== DATA EXTRACT
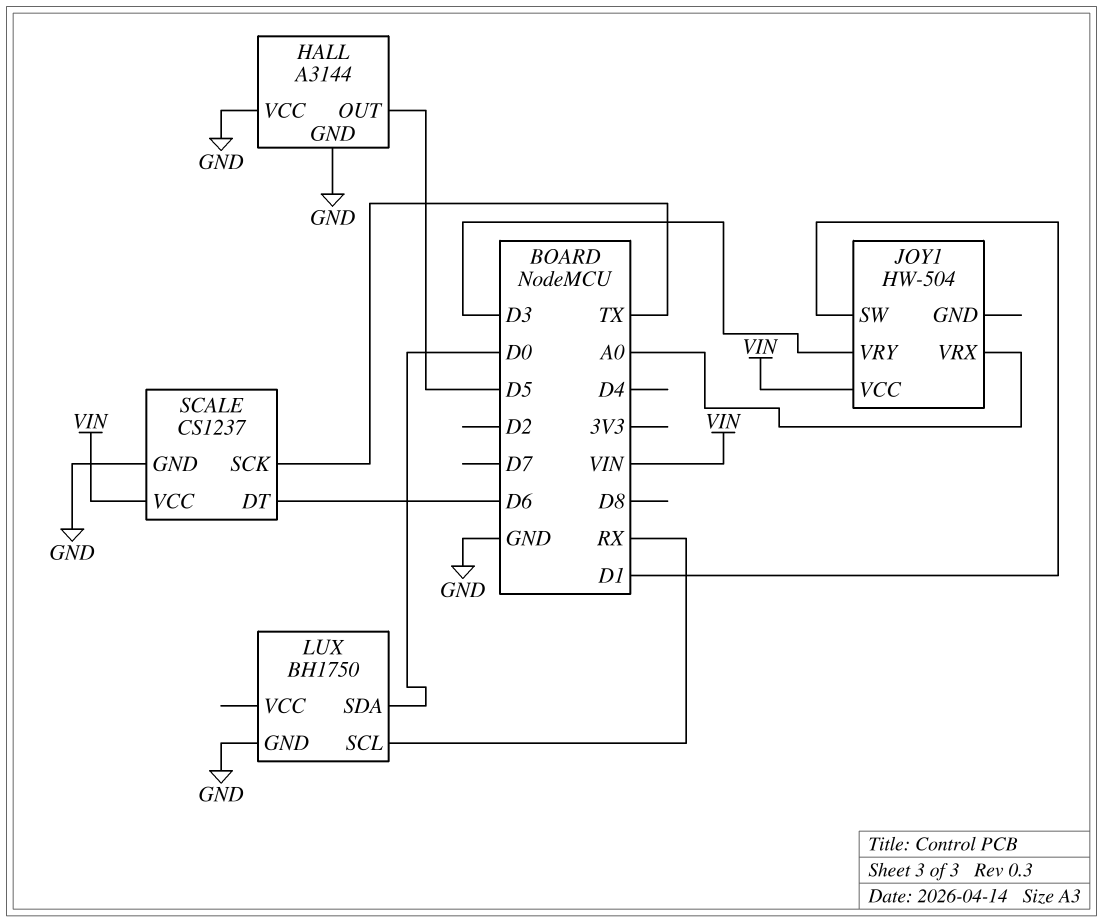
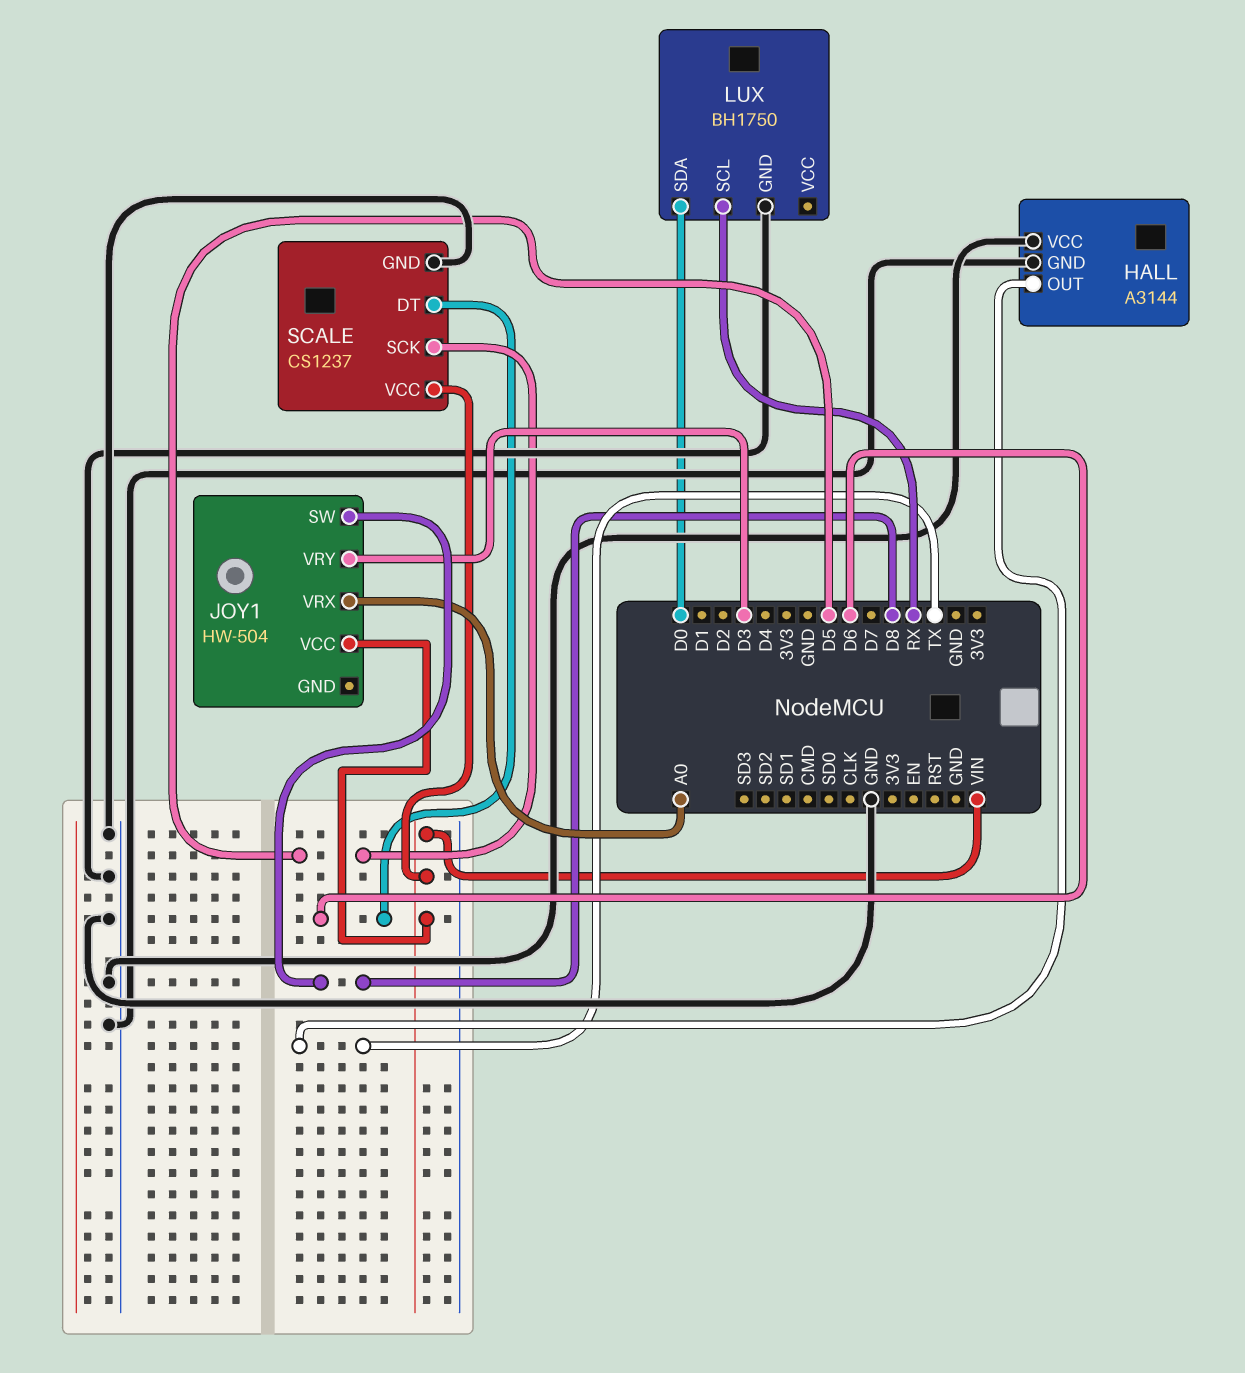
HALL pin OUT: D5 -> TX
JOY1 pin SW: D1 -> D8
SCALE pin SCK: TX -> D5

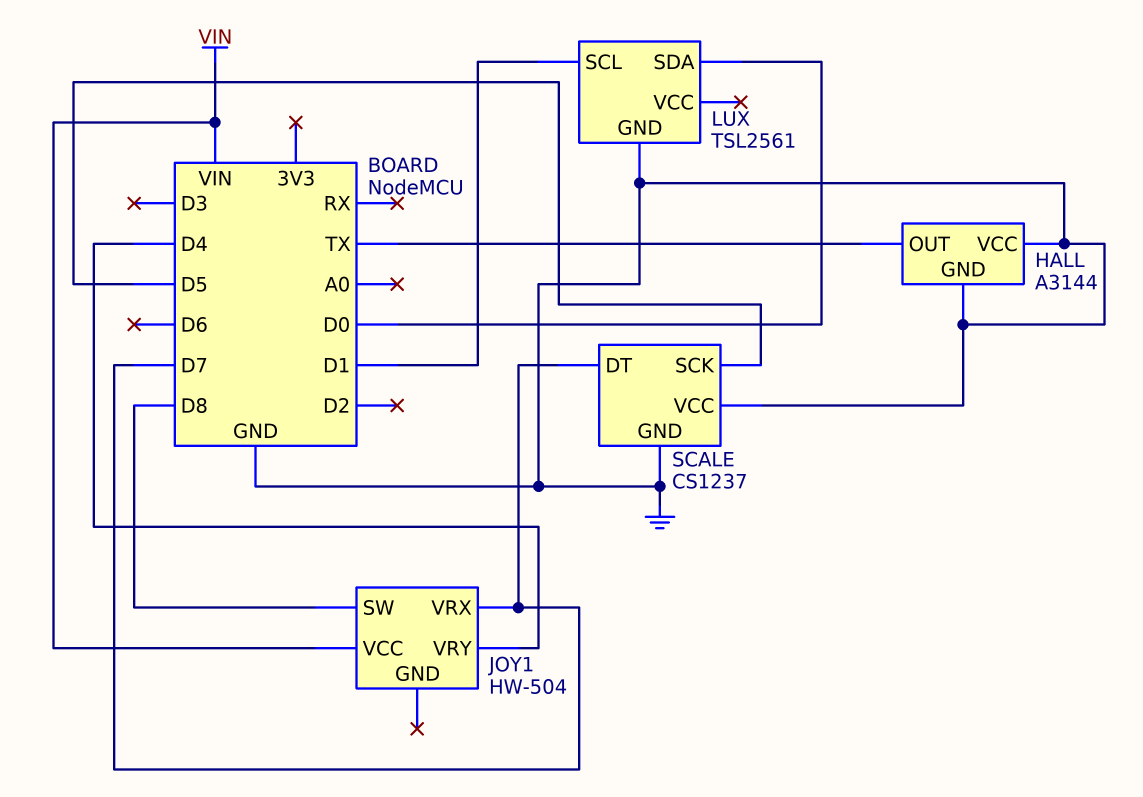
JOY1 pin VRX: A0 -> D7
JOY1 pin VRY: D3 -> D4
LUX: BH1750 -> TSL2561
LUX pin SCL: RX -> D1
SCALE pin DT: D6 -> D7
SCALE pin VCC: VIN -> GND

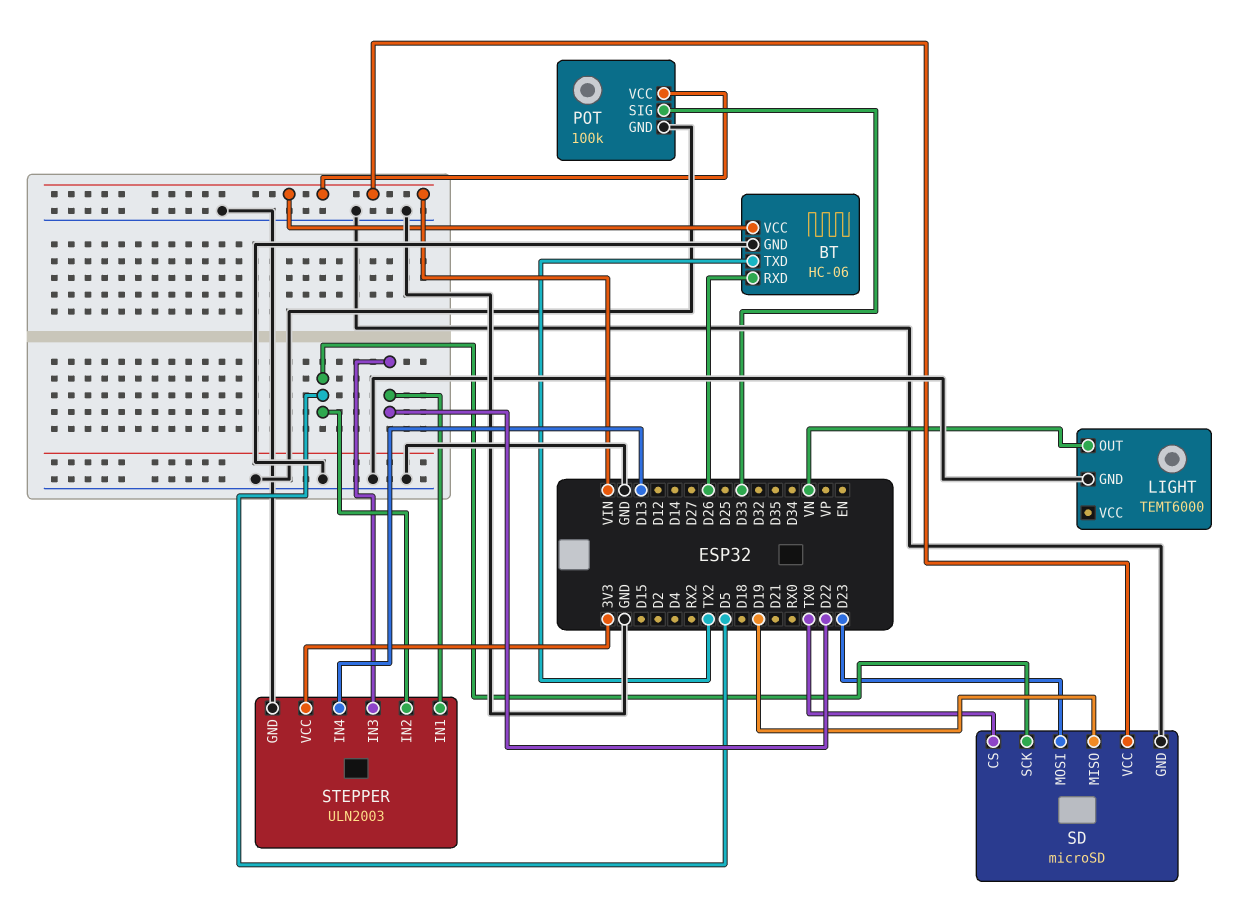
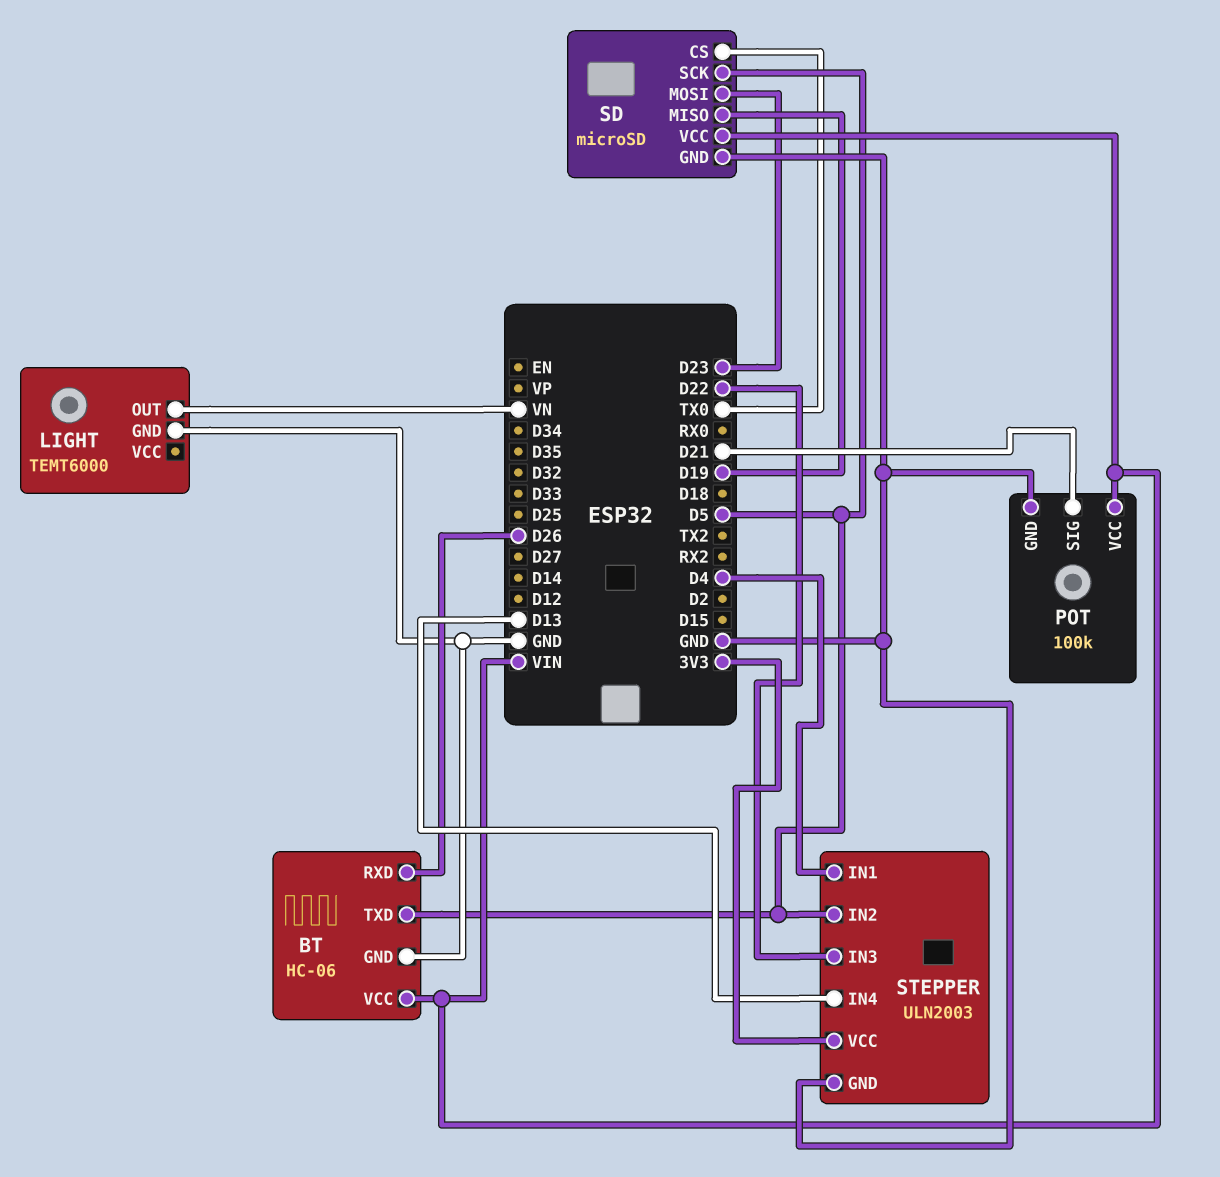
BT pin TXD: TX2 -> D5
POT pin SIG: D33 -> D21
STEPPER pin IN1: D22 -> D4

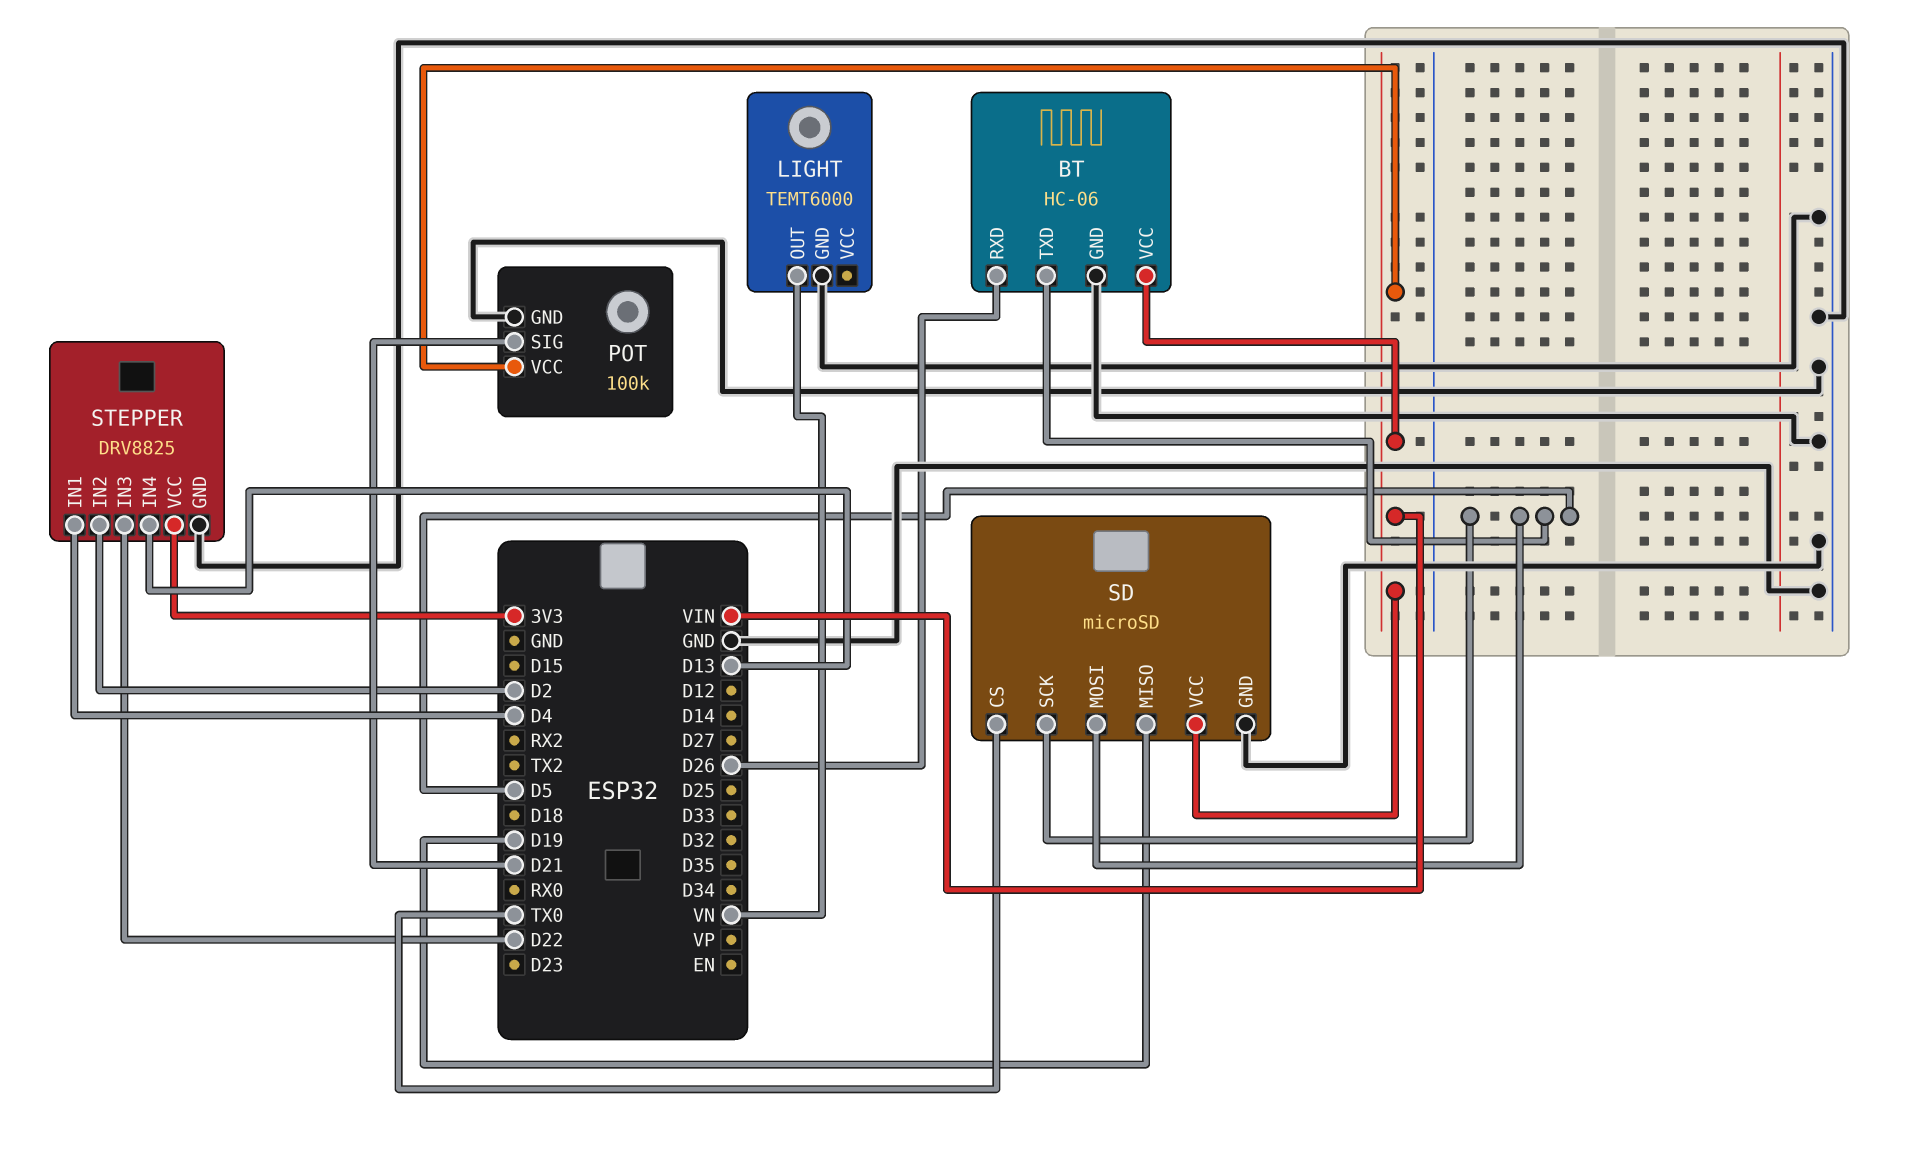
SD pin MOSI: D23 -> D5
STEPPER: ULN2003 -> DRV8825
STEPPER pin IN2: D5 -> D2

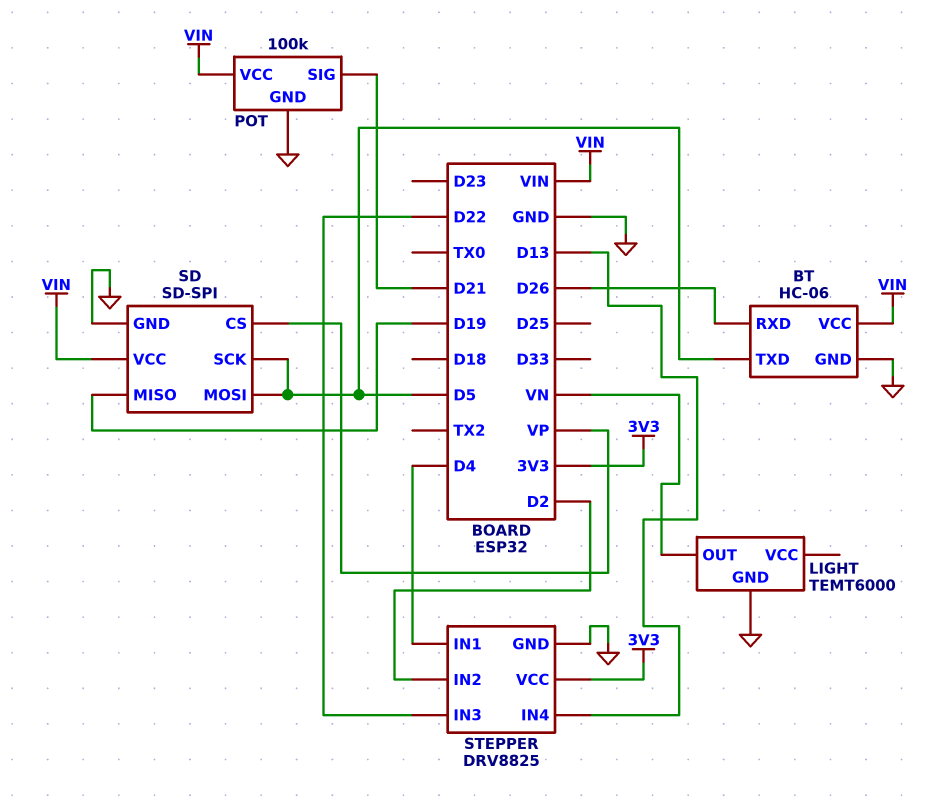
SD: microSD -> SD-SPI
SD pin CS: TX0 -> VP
====
▶ [TASK DETAILS]: Without altering a word, return all of the records above and leave out their pictures.

▶ [ANSWER TO THE EXERCISE]:
HALL pin OUT: D5 -> TX
JOY1 pin SW: D1 -> D8
SCALE pin SCK: TX -> D5

JOY1 pin VRX: A0 -> D7
JOY1 pin VRY: D3 -> D4
LUX: BH1750 -> TSL2561
LUX pin SCL: RX -> D1
SCALE pin DT: D6 -> D7
SCALE pin VCC: VIN -> GND

BT pin TXD: TX2 -> D5
POT pin SIG: D33 -> D21
STEPPER pin IN1: D22 -> D4

SD pin MOSI: D23 -> D5
STEPPER: ULN2003 -> DRV8825
STEPPER pin IN2: D5 -> D2

SD: microSD -> SD-SPI
SD pin CS: TX0 -> VP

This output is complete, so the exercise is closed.